▸ **WHAT TO WORK ON**
Run through the data and copy out every line that mentions the word "candle".

START EXCERPTED DATA

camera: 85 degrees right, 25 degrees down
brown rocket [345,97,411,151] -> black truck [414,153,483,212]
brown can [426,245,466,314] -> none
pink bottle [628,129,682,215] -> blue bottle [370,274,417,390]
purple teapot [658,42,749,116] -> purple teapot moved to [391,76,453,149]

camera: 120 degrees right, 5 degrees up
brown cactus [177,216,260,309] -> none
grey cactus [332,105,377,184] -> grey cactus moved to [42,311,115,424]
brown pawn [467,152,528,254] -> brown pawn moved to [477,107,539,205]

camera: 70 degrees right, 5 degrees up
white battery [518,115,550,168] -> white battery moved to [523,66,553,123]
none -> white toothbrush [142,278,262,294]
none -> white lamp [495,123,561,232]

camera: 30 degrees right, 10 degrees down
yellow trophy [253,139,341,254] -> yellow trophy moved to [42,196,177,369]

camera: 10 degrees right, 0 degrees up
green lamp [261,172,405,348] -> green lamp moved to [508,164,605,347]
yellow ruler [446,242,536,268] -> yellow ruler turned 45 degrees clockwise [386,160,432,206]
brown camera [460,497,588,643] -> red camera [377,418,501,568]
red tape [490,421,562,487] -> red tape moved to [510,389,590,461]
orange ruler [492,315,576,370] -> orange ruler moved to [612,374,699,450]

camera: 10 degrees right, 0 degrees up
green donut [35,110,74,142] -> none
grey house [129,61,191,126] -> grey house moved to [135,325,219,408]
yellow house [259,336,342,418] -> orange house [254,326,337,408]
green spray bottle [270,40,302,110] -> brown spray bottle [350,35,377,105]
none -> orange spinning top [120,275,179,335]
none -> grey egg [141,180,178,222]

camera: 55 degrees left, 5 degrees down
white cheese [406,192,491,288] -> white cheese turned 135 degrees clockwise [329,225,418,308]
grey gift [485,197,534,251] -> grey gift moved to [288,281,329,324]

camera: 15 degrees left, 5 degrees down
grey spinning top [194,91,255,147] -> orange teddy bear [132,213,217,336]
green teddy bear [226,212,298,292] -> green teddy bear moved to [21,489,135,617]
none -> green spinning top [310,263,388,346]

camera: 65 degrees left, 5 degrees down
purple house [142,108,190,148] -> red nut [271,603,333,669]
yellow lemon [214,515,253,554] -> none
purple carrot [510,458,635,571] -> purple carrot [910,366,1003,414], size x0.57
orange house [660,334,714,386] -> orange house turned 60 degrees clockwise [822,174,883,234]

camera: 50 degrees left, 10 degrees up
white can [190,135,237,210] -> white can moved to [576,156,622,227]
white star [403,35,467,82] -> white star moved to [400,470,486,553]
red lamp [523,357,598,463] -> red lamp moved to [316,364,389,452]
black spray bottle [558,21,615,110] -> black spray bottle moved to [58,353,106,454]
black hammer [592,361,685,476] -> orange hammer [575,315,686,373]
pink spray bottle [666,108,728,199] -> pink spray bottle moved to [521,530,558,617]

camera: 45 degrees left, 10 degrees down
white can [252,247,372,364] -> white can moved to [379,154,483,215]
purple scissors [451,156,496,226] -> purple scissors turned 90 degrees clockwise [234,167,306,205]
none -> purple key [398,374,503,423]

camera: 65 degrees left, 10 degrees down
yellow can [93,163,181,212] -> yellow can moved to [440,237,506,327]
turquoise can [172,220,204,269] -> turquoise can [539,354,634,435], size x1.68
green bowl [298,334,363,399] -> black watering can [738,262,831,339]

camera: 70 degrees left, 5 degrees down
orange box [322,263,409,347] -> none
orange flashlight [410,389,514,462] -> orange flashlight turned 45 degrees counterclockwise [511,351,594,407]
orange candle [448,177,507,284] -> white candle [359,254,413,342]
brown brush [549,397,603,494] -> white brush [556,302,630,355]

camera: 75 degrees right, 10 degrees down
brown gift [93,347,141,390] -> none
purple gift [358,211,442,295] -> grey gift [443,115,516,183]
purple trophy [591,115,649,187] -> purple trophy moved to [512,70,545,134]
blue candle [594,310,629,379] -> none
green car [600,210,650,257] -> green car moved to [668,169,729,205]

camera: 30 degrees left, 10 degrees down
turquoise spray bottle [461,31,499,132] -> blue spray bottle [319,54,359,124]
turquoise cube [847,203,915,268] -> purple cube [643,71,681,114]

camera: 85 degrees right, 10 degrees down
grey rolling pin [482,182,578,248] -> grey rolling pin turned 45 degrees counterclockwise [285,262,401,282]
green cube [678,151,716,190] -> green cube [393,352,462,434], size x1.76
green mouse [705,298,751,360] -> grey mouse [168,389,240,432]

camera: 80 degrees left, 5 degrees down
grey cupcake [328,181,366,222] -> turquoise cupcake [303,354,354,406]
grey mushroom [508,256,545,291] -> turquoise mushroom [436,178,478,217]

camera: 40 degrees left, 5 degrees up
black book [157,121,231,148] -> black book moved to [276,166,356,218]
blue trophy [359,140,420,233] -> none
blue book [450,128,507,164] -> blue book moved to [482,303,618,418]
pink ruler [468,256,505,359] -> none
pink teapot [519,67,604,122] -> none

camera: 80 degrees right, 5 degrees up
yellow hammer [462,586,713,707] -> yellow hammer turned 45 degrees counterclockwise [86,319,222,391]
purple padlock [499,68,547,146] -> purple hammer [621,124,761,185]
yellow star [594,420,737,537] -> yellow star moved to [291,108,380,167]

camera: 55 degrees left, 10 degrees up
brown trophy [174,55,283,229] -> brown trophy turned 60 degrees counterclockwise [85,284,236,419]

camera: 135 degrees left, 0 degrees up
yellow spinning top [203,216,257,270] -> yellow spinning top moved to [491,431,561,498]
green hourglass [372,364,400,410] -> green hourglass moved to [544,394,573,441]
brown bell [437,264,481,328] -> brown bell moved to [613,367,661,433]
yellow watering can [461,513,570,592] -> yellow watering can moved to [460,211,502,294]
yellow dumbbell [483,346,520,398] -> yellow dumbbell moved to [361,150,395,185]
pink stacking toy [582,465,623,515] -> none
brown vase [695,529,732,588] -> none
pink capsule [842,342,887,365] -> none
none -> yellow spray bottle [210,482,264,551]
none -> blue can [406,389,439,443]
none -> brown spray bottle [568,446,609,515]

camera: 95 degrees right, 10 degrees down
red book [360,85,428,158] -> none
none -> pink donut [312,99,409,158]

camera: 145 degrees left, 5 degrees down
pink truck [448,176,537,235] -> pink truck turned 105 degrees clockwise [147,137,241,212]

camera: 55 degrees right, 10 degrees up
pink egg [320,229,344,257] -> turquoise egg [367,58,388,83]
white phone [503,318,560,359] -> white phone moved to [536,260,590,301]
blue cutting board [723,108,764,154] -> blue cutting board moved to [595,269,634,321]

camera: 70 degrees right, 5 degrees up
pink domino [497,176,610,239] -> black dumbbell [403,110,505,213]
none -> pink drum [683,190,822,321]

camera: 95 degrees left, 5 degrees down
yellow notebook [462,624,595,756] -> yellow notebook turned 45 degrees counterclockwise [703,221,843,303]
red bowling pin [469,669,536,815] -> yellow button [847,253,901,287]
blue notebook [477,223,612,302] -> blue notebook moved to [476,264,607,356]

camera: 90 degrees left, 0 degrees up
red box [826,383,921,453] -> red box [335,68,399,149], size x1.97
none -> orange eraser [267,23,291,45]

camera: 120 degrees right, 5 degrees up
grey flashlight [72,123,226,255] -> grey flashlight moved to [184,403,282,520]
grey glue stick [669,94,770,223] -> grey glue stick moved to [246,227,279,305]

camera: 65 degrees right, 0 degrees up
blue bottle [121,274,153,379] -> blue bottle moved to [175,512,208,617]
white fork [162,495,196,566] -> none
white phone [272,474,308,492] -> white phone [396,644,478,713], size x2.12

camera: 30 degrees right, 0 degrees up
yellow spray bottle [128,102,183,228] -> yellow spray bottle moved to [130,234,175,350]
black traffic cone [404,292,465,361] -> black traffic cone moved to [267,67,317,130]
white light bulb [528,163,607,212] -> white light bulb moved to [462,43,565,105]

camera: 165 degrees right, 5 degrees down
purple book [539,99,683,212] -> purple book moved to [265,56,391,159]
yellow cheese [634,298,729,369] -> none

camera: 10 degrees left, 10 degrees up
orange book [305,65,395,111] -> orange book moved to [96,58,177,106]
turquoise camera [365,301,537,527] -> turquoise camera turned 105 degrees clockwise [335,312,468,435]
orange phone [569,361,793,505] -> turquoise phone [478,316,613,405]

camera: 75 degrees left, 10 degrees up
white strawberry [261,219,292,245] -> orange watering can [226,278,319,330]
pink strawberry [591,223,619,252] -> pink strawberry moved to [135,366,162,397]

END EXCERPTED DATA

▸ **EXPECTED OUTPUT**
orange candle [448,177,507,284] -> white candle [359,254,413,342]
blue candle [594,310,629,379] -> none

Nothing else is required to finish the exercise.